**Work instruction**
The answer is every line in the data below that contains the word "trapezoid".

Segment Start: Material for this exercise

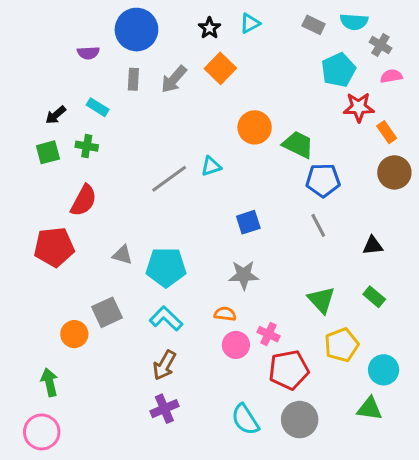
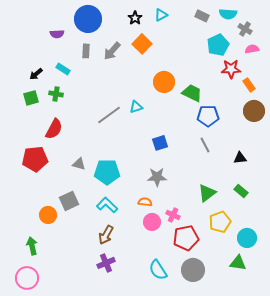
green triangle: (321, 300) -> (207, 193), turned 36

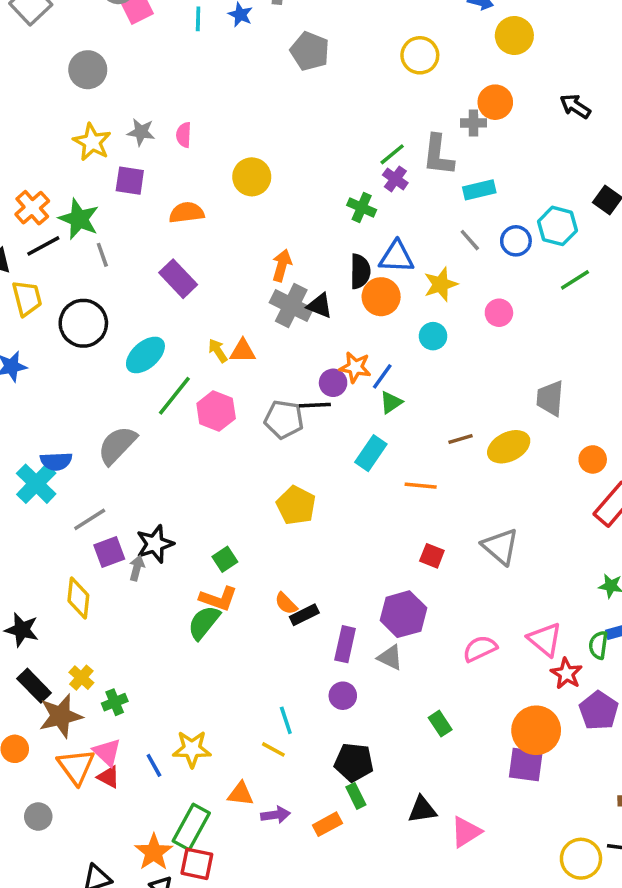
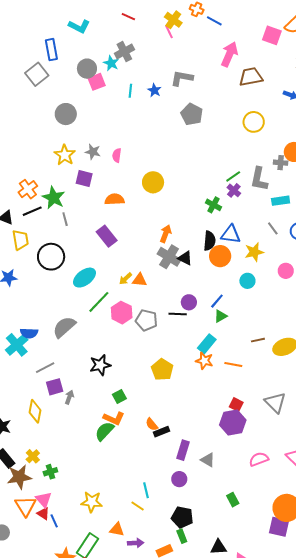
yellow arrow: (218, 351) -> (125, 279), turned -104
orange star: (355, 367) -> (204, 361), moved
gray pentagon: (284, 419) -> (146, 320), moved
black star: (155, 544) -> (100, 365), moved
purple hexagon: (403, 614) -> (233, 422), moved
blue line: (154, 765) -> (54, 521), moved

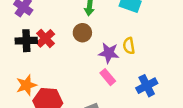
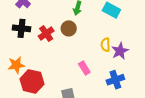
red cross: (45, 38) -> (46, 34), moved
purple star: (109, 53) -> (120, 51), moved, turned 30

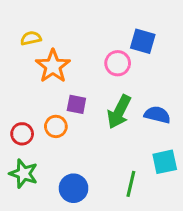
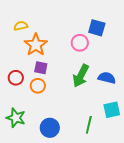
purple square: (76, 104) -> (41, 68), moved
red circle: (22, 134) -> (16, 78), moved

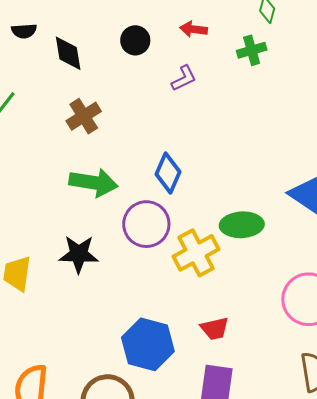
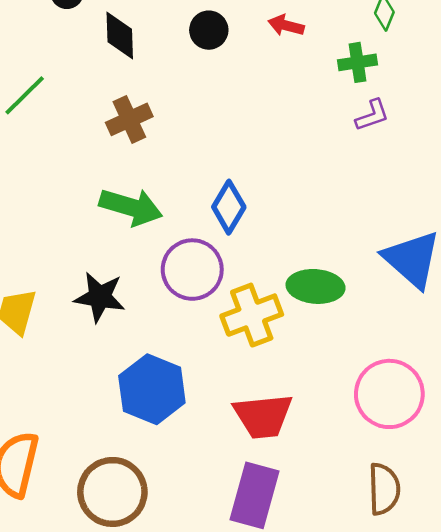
purple L-shape: (184, 78) -> (372, 115), moved
red trapezoid: (215, 329) -> (263, 416), size x1.6
blue hexagon: (148, 344) -> (152, 389), moved

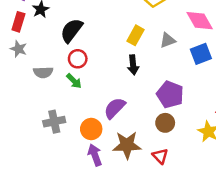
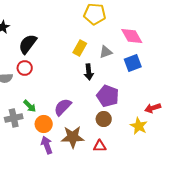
red circle: (78, 59) -> (25, 68), moved
black arrow: (133, 65) -> (89, 72), moved
green arrow: (74, 81) -> (30, 106), moved
red triangle: (160, 156) -> (100, 146), turned -48

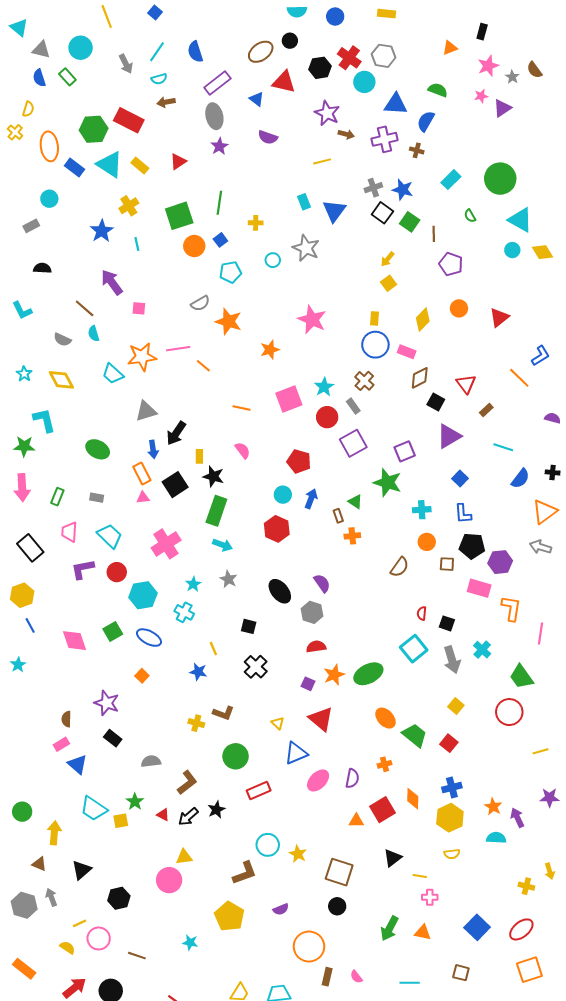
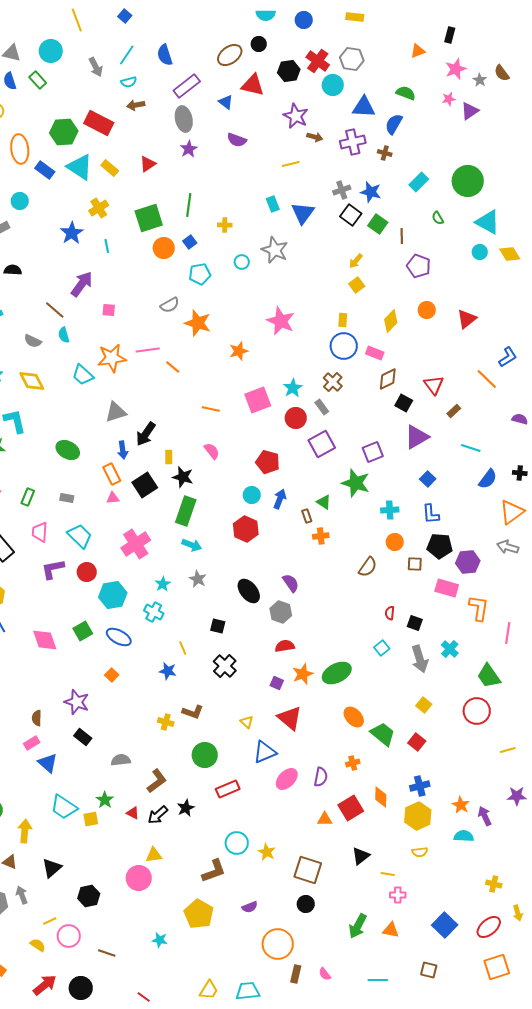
purple arrow: (112, 282) -> (82, 284), turned 72
cyan square: (414, 649) -> (382, 648), size x0.6
yellow arrow: (550, 871) -> (518, 913), moved

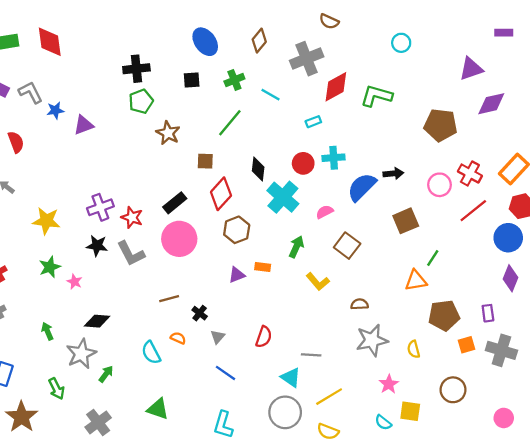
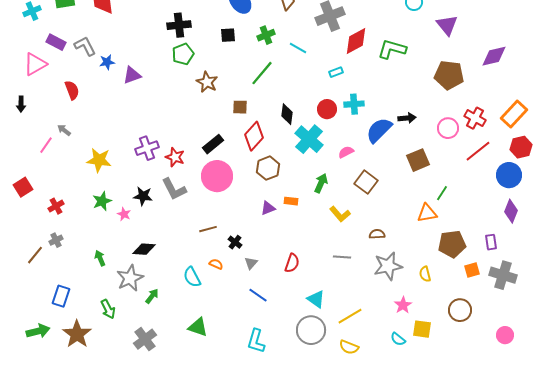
purple triangle: (471, 69) -> (447, 25), moved, turned -50
black star: (97, 246) -> (143, 196), moved
gray line: (311, 355) -> (342, 257), moved

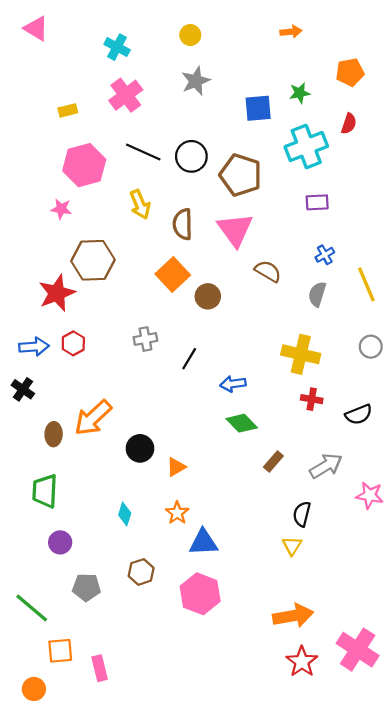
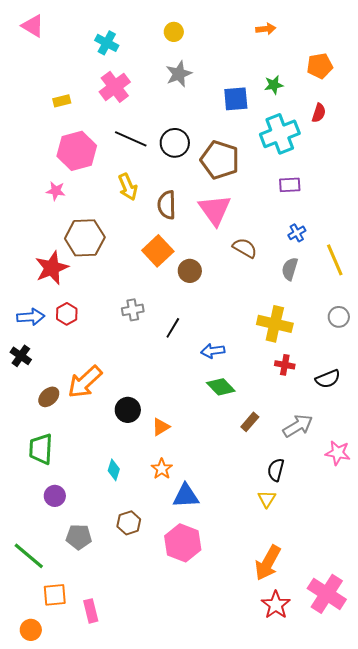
brown ellipse: (54, 434) -> (49, 397), turned 45
orange arrow: (293, 616) -> (268, 563), turned 129

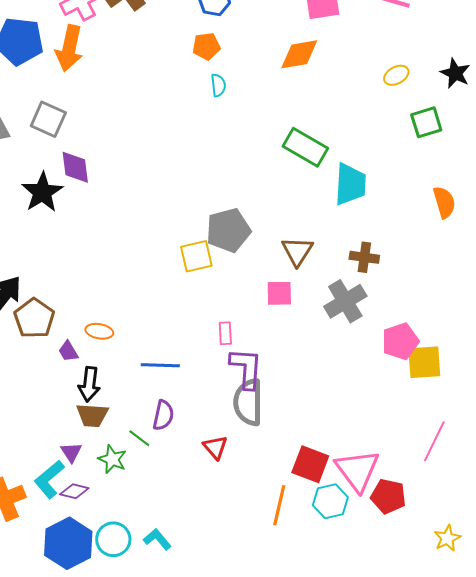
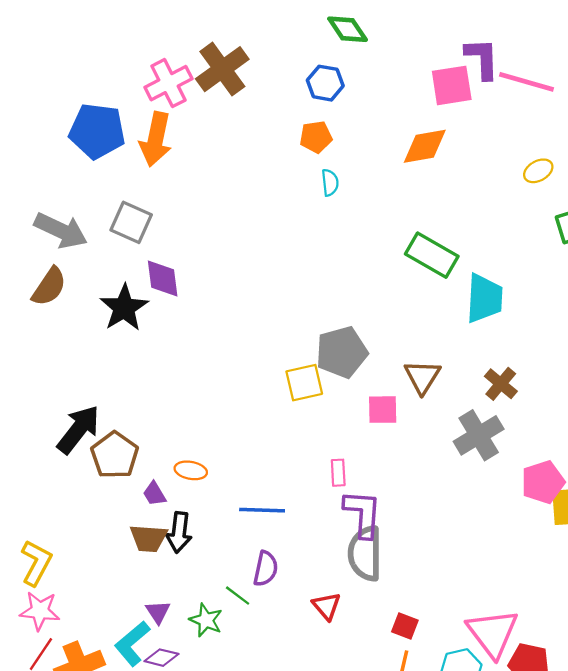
brown cross: (364, 257) -> (501, 384), turned 32
pink square: (279, 293) -> (383, 410), moved
brown trapezoid: (92, 415) -> (149, 538), moved
red square: (310, 464) -> (405, 626), moved, size x0.6

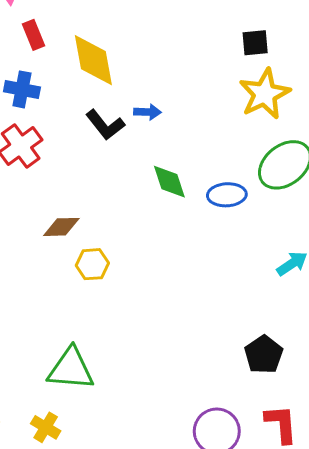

Segment End: Material for this exercise

**Answer area**
red trapezoid: (215, 329) -> (263, 416), size x1.6
brown trapezoid: (92, 415) -> (149, 538), moved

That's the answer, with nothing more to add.